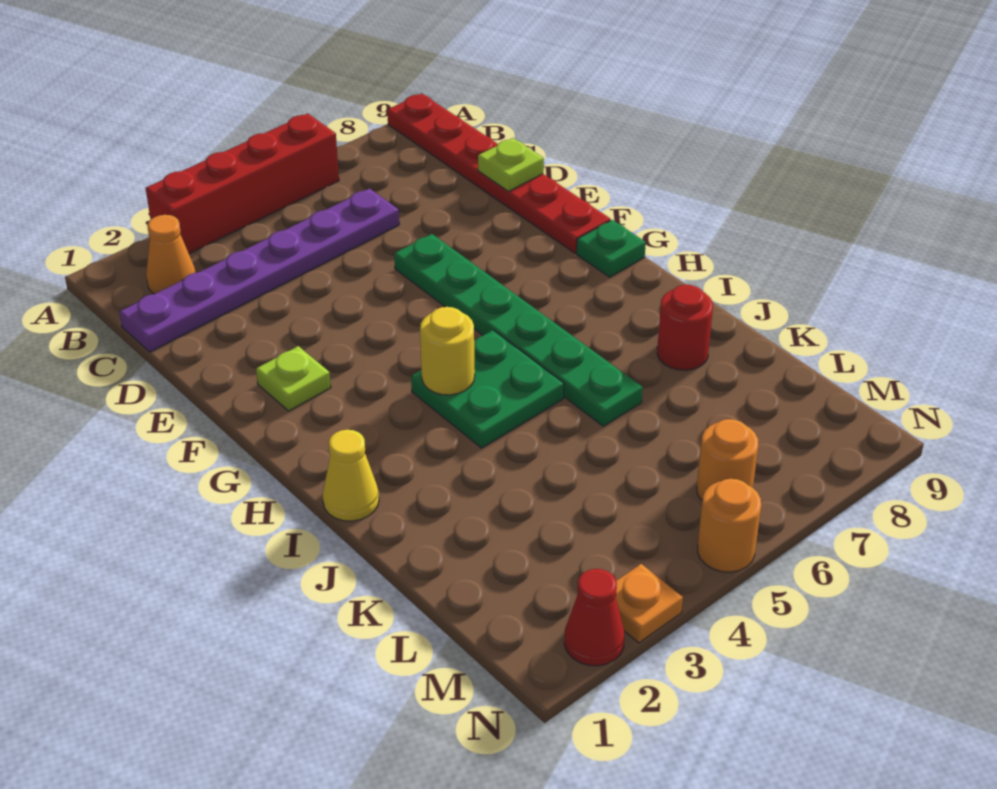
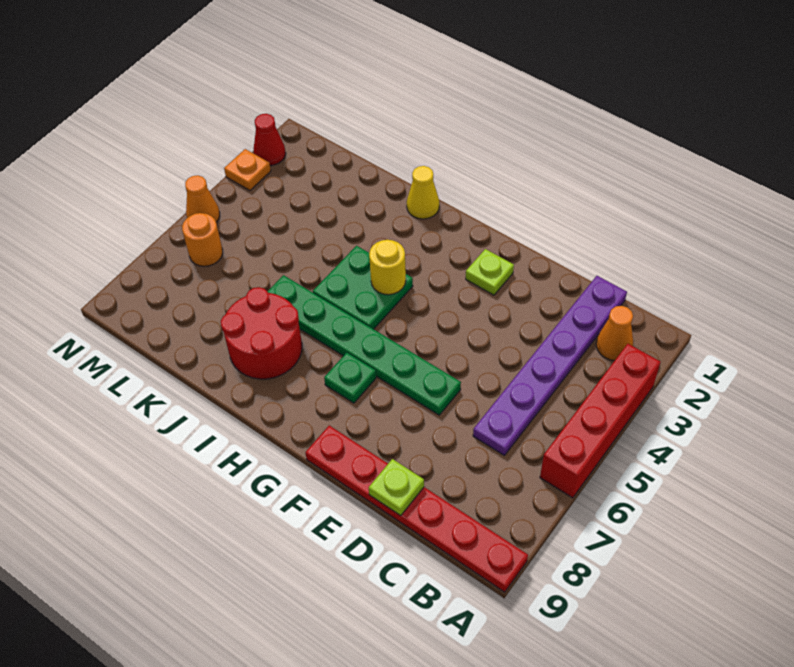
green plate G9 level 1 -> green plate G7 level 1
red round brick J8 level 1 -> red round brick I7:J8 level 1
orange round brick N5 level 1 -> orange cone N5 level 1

==============================

▶ _What needs to be done_: Repeat only what runs from the line holding "red round brick J8" to the end of the data, keeping every line exactly as written, first and last included.

▶ _The completed task_:
red round brick J8 level 1 -> red round brick I7:J8 level 1
orange round brick N5 level 1 -> orange cone N5 level 1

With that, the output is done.